Before-and-after scene images
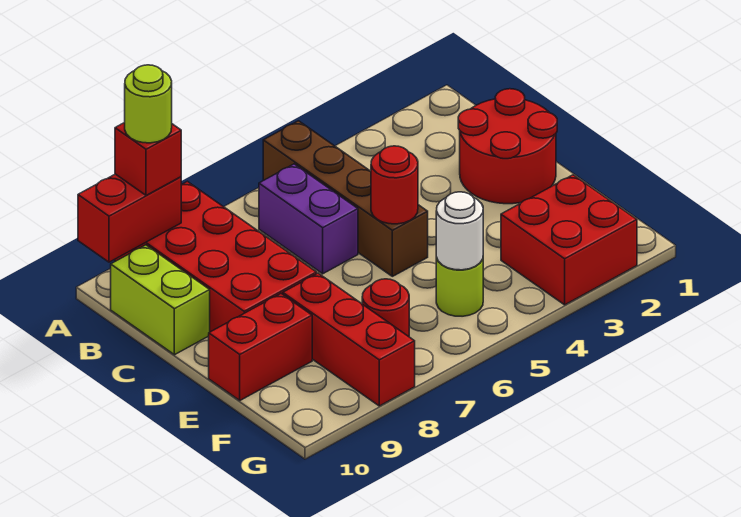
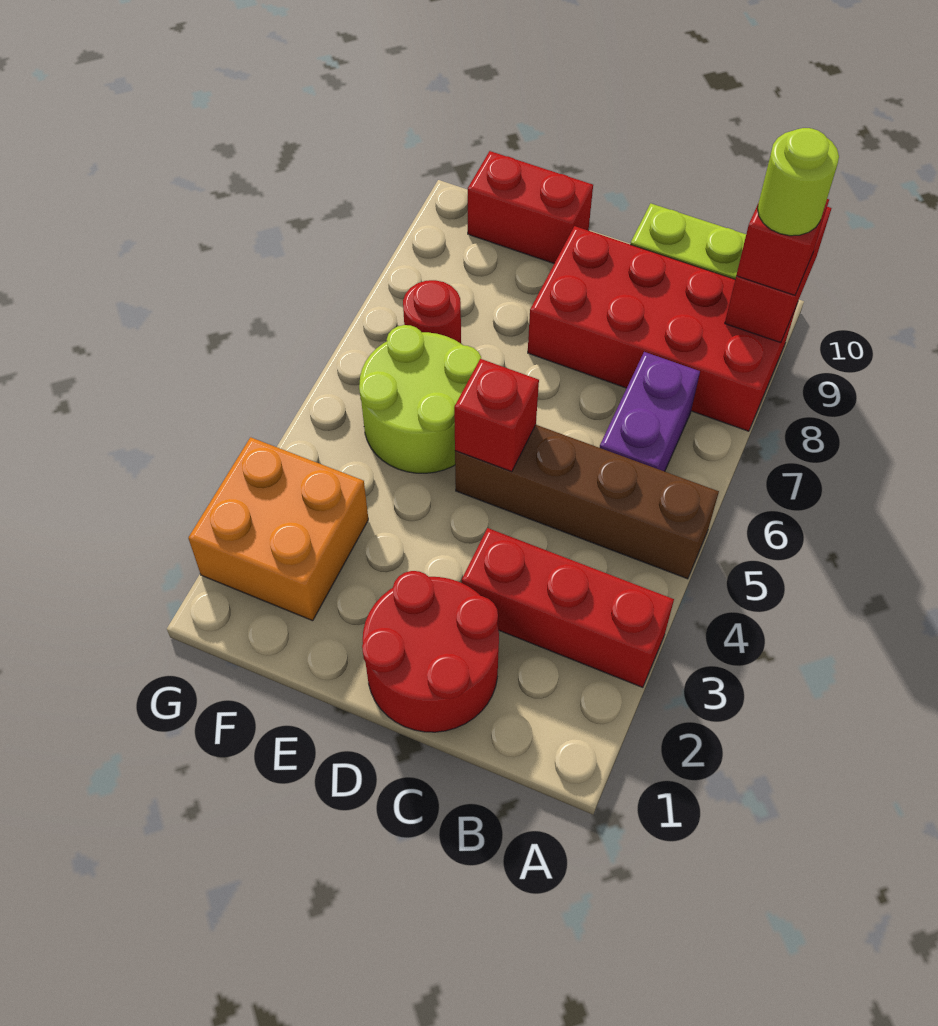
purple brick B6:C6 level 1 -> purple brick B6:B7 level 1
red round brick D5 level 2 -> red brick D5 level 2
red brick E8:G8 level 1 -> red brick A3:C3 level 1
red brick E9:E10 level 1 -> red brick E10:F10 level 1
red brick F2:G3 level 1 -> orange brick F2:G3 level 1
lime round brick F5 level 1 -> lime round brick E5:F6 level 1
white round brick F5 level 2 -> none

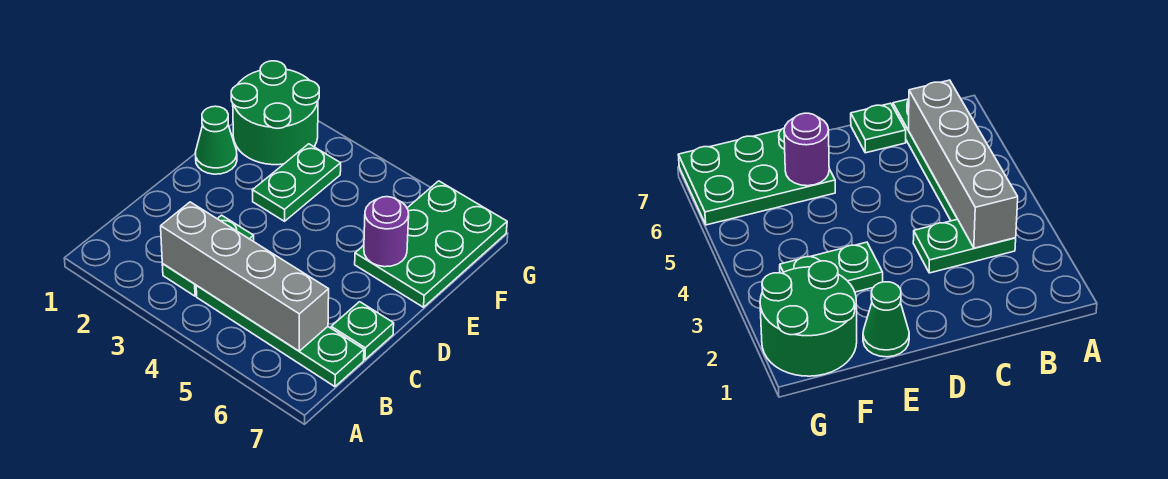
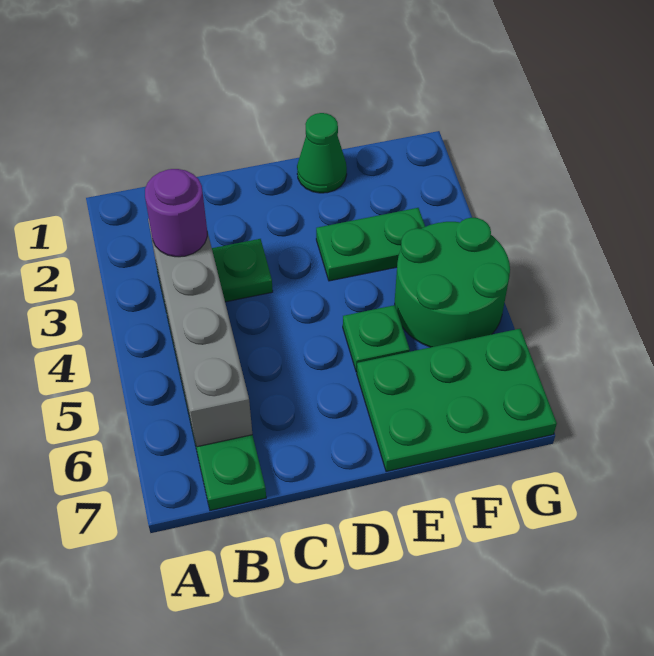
green plate C7 level 1 -> green plate E5 level 1
purple round brick E6 level 2 -> purple round brick B3 level 3
green round brick F1:G2 level 1 -> green round brick F4:G5 level 1

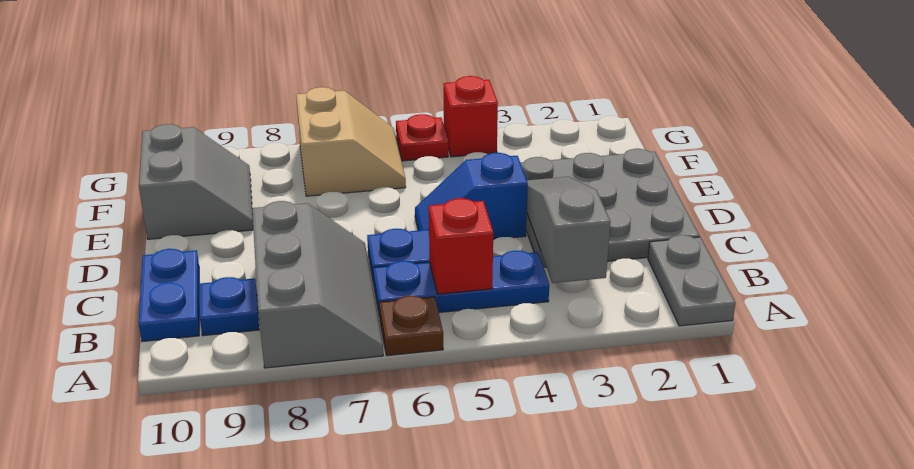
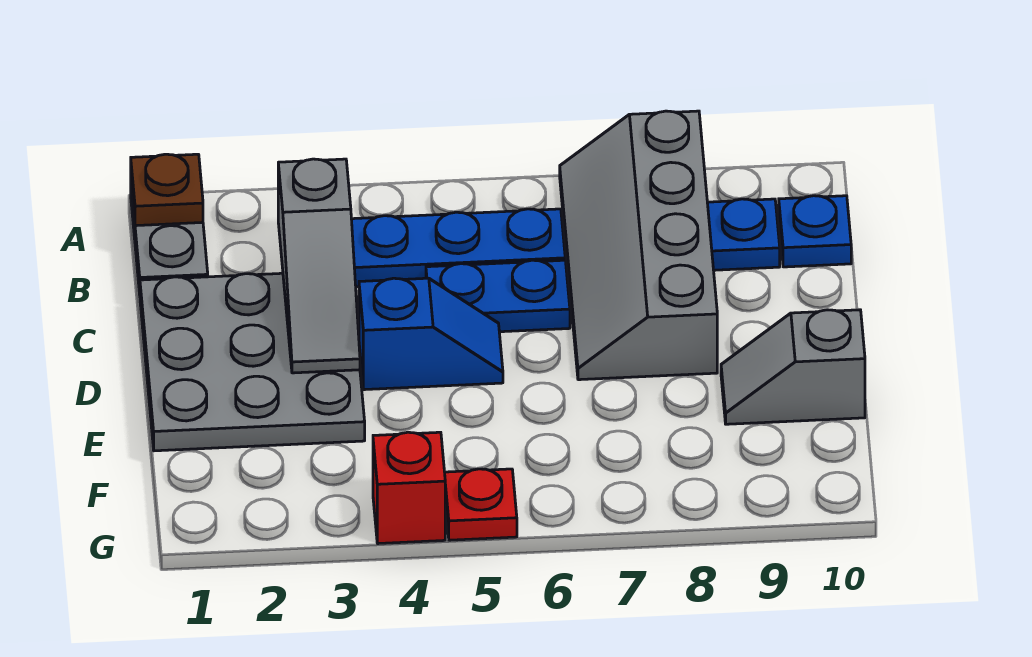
brown plate A6 level 1 -> brown plate A1 level 2
grey slope A7:C8 level 1 top 8 -> grey slope A7:D8 level 1 top 8
red brick B5 level 2 -> none
blue plate B10:C10 level 1 -> blue plate B10 level 1
grey slope E9:F10 level 1 top 10 -> grey slope E9:E10 level 1 top 10
tan slope F6:G7 level 1 top 7 -> none

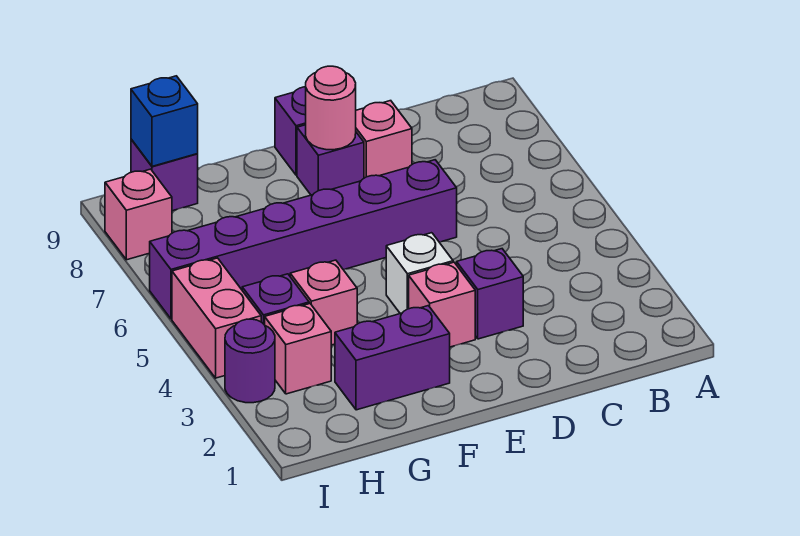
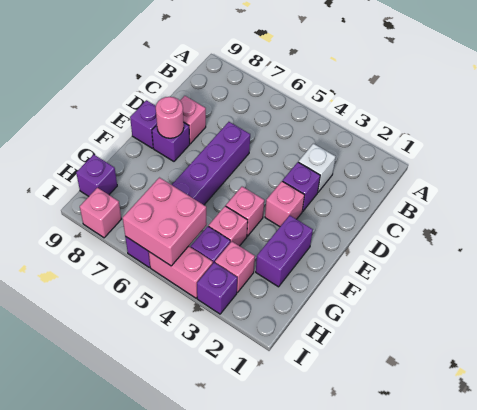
white brick E4 level 1 -> white brick C3 level 1
none -> pink brick F4 level 1
none -> pink brick H5:I6 level 2
blue brick H9 level 2 -> none
purple round brick I3 level 1 -> purple brick I3 level 1

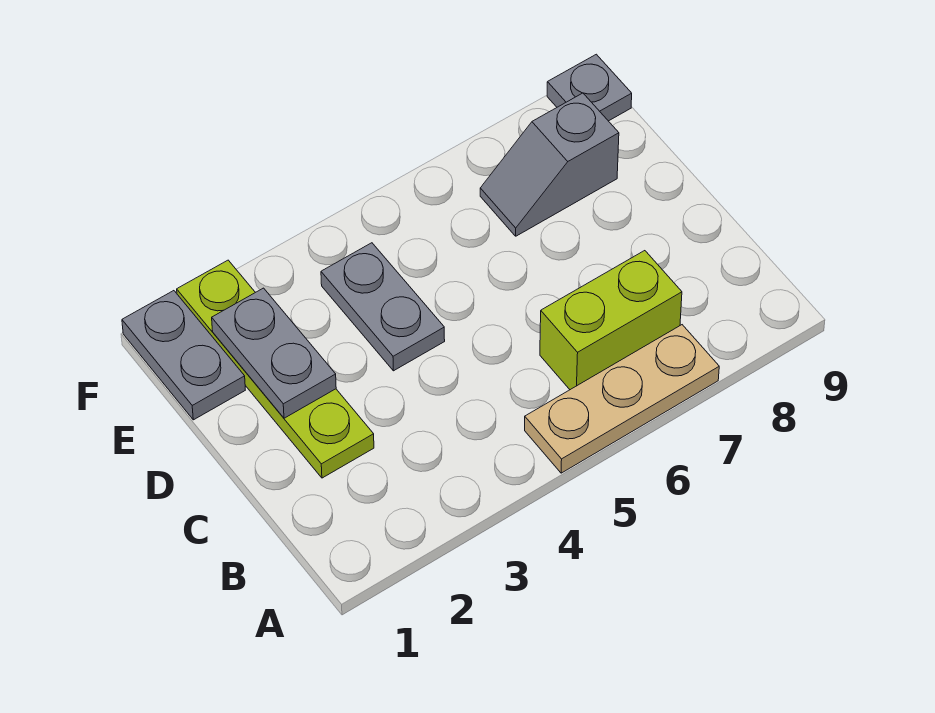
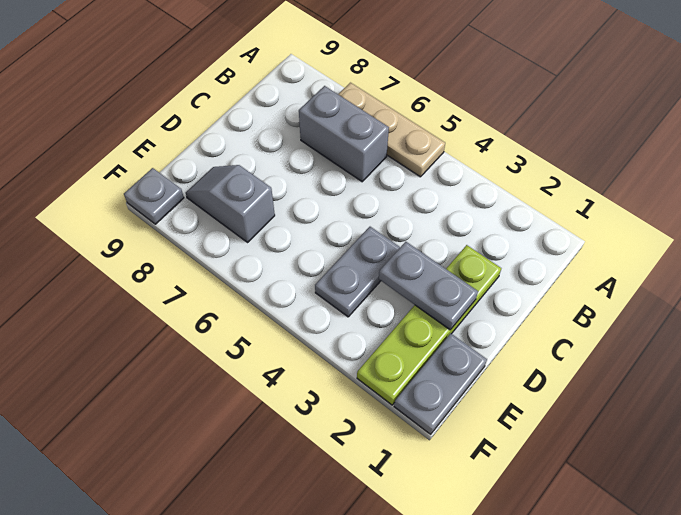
lime brick B6:B7 level 1 -> grey brick B6:B7 level 1
grey plate D2:E2 level 2 -> grey plate D2:D3 level 2
grey slope E7:E8 level 1 top 8 -> grey slope E7:E8 level 1 top 7

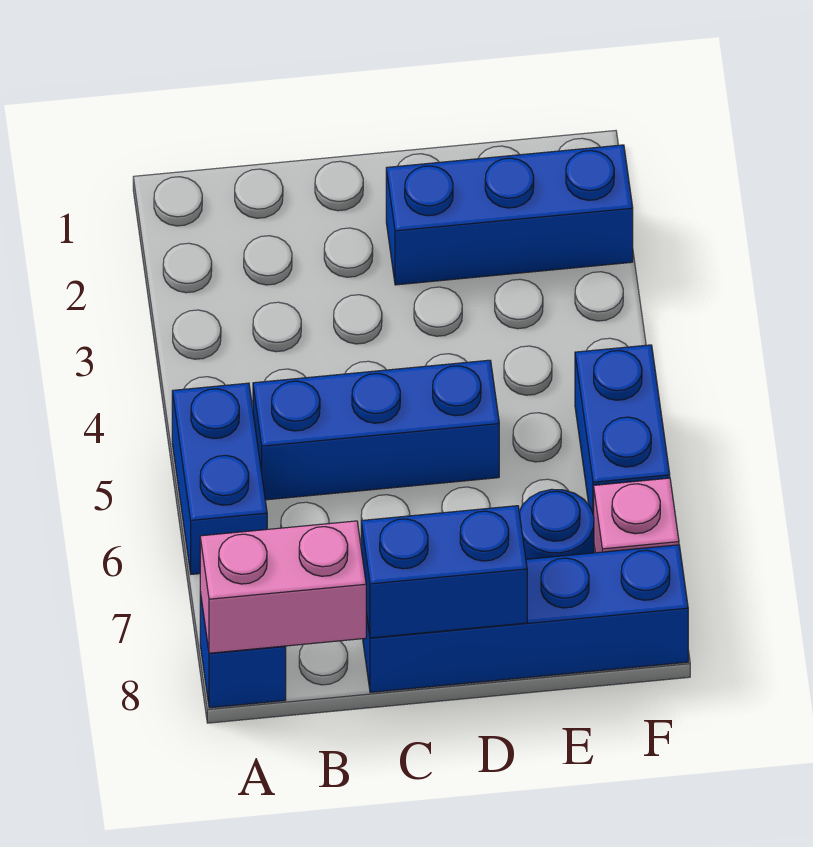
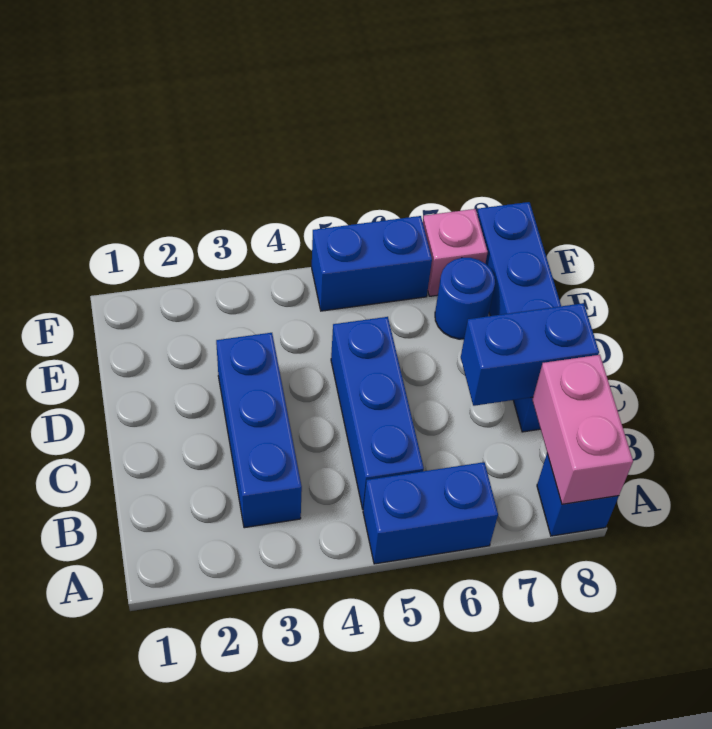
blue brick C8:D8 level 2 -> blue brick C7:C8 level 2
blue brick D2:F2 level 1 -> blue brick B3:D3 level 1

Goal of the exercise
In the data above, the line containing "none -> pink brick H5:I6 level 2" and all lines after it are to be reproduced exactly, leaving out the pictures.

Answer box
none -> pink brick H5:I6 level 2
blue brick H9 level 2 -> none
purple round brick I3 level 1 -> purple brick I3 level 1

lime brick B6:B7 level 1 -> grey brick B6:B7 level 1
grey plate D2:E2 level 2 -> grey plate D2:D3 level 2
grey slope E7:E8 level 1 top 8 -> grey slope E7:E8 level 1 top 7

blue brick C8:D8 level 2 -> blue brick C7:C8 level 2
blue brick D2:F2 level 1 -> blue brick B3:D3 level 1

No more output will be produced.